*Exercise aim*. Copy out the lines in the records below word for word, beginning at the line that contains "Locate an element on the screen. The width" and stopping after the line that contains "I want to click on vacant region".

*Saved entries*.
· · · · · · ·

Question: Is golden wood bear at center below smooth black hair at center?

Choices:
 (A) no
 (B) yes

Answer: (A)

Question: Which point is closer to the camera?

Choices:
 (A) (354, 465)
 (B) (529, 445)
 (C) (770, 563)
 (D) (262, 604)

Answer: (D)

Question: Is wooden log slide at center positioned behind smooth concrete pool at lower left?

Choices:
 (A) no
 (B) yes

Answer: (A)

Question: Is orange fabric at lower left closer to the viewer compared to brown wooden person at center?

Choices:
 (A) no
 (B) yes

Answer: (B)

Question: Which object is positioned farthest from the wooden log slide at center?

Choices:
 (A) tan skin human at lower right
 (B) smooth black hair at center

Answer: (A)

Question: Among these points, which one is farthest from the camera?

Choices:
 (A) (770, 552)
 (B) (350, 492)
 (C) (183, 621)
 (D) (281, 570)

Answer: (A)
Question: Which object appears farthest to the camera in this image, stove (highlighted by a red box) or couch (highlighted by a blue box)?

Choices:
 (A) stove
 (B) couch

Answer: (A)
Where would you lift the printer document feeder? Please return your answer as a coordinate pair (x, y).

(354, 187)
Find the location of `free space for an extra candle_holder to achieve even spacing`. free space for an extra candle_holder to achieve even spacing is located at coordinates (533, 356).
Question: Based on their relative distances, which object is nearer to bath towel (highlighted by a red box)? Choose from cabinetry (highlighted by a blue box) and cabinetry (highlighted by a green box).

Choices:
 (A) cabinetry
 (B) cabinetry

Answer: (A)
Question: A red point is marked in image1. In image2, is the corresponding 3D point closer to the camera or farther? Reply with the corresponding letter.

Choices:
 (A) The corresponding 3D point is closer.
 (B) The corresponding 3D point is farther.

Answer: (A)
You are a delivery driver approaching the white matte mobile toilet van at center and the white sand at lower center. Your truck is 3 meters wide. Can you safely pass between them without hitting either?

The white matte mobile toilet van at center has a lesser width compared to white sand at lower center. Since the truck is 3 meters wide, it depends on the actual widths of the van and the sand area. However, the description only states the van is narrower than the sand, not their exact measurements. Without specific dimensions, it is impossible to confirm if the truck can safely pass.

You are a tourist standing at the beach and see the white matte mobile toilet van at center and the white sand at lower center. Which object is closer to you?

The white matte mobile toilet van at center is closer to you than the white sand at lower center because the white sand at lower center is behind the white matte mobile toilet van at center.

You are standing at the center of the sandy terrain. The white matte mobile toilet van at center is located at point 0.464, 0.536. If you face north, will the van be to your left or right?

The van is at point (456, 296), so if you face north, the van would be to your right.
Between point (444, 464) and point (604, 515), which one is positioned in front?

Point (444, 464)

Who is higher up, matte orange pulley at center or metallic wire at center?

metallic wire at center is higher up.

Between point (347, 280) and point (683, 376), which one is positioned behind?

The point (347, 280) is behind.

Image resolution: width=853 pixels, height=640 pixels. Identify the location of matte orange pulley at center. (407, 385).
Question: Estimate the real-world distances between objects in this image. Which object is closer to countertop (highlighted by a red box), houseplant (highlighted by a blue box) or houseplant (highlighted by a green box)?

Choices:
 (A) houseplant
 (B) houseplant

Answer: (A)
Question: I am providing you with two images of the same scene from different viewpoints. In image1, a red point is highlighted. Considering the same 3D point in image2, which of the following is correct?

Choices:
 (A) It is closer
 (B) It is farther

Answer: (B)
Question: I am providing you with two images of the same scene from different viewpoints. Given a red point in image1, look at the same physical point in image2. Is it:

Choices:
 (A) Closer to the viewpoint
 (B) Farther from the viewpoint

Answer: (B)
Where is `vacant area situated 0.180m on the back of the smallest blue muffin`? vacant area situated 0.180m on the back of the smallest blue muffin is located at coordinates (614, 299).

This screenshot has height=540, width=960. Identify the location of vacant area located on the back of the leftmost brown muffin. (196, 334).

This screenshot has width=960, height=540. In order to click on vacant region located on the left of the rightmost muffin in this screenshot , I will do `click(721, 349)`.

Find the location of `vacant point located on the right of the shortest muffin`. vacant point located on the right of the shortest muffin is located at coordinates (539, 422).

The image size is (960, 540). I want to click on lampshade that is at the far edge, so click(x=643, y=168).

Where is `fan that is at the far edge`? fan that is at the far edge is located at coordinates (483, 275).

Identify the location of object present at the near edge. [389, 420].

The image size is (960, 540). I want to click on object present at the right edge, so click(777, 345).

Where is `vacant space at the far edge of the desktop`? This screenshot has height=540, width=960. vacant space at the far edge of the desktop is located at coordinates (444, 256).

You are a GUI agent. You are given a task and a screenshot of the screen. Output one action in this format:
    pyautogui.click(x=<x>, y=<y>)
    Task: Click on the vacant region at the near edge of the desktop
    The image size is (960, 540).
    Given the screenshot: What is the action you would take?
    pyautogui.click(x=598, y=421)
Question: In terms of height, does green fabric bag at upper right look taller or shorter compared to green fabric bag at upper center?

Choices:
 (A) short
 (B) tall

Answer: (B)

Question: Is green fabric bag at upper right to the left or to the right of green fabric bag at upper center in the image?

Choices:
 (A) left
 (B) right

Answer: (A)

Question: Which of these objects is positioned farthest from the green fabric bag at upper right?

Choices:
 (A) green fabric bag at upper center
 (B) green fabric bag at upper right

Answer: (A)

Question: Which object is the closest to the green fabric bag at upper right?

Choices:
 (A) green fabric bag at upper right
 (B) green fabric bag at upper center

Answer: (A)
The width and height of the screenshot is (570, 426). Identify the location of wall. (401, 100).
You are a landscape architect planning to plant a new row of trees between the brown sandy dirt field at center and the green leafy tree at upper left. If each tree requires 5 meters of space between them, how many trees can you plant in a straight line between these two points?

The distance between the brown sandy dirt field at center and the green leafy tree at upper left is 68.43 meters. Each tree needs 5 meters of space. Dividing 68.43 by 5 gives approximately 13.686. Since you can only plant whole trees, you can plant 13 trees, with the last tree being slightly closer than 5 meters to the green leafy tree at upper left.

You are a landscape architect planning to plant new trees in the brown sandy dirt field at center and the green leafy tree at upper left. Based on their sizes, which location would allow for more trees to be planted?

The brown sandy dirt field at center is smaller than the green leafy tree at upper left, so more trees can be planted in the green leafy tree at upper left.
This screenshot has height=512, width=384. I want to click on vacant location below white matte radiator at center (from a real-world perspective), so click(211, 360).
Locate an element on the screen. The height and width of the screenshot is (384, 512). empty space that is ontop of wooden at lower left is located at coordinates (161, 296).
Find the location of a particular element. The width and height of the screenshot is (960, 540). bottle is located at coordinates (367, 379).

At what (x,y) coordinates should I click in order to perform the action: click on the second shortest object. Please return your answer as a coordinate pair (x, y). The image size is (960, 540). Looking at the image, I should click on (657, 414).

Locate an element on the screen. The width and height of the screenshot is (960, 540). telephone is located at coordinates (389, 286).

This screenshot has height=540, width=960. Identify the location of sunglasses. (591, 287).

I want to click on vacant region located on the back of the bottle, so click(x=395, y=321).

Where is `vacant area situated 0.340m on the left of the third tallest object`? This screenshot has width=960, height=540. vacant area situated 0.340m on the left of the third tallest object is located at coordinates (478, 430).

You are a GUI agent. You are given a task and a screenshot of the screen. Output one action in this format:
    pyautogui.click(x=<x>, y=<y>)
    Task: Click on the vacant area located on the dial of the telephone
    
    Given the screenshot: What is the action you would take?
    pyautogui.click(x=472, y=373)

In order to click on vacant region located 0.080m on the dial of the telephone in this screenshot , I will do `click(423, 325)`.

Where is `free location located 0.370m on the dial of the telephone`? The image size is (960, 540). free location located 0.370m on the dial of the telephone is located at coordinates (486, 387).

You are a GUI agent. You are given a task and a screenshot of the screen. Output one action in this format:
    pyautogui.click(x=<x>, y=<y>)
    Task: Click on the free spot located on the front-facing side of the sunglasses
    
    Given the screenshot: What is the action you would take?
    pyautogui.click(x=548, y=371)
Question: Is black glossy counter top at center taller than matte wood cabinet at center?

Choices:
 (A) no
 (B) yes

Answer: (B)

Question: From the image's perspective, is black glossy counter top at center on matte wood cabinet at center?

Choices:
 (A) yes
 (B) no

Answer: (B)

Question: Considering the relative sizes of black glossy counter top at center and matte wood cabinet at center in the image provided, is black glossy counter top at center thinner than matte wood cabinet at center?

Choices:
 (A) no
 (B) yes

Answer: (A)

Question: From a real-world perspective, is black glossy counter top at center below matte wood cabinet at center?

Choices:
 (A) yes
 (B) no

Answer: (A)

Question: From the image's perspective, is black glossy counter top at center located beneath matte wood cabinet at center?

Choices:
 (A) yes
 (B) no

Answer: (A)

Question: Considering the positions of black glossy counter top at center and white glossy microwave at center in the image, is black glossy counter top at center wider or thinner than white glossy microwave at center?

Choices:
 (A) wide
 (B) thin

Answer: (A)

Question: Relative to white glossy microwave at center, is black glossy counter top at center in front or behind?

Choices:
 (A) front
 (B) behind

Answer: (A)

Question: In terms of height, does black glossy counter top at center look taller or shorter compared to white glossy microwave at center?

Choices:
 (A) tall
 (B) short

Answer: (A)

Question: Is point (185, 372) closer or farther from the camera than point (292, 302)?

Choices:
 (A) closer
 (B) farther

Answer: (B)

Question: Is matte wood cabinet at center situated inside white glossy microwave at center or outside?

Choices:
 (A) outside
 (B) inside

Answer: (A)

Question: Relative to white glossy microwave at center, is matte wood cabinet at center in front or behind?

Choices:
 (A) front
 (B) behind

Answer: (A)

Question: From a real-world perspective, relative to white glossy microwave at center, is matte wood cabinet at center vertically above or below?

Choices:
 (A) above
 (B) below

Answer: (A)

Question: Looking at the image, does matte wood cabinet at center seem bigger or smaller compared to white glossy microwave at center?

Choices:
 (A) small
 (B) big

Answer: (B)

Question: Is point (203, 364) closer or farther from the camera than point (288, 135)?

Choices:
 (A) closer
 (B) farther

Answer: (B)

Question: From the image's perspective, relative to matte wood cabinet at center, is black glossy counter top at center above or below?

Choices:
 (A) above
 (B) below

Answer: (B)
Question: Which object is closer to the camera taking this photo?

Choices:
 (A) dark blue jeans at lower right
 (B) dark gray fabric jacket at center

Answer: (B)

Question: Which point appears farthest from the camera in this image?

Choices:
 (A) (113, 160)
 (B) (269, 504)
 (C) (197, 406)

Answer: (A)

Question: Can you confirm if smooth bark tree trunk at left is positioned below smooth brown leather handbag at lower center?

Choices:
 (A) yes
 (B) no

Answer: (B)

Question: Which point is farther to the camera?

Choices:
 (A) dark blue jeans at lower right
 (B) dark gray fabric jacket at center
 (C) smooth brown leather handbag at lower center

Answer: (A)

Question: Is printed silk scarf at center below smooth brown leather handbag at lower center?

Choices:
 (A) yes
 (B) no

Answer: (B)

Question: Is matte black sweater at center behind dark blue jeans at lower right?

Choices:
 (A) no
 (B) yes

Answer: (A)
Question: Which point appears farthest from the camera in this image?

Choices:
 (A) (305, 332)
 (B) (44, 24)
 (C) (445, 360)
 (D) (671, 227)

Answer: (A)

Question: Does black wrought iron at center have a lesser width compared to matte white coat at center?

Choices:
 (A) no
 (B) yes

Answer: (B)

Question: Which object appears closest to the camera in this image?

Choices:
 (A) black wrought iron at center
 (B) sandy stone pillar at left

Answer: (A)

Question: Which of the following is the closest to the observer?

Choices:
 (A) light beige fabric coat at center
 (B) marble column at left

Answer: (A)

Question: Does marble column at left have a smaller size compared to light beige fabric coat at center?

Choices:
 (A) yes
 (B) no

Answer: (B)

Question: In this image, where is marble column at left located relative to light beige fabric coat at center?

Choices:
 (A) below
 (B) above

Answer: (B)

· · · · · · ·

*Output for this exercise*.
Locate an element on the screen. The width and height of the screenshot is (960, 540). telephone is located at coordinates (389, 286).

This screenshot has height=540, width=960. Identify the location of sunglasses. (591, 287).

I want to click on vacant region located on the back of the bottle, so click(x=395, y=321).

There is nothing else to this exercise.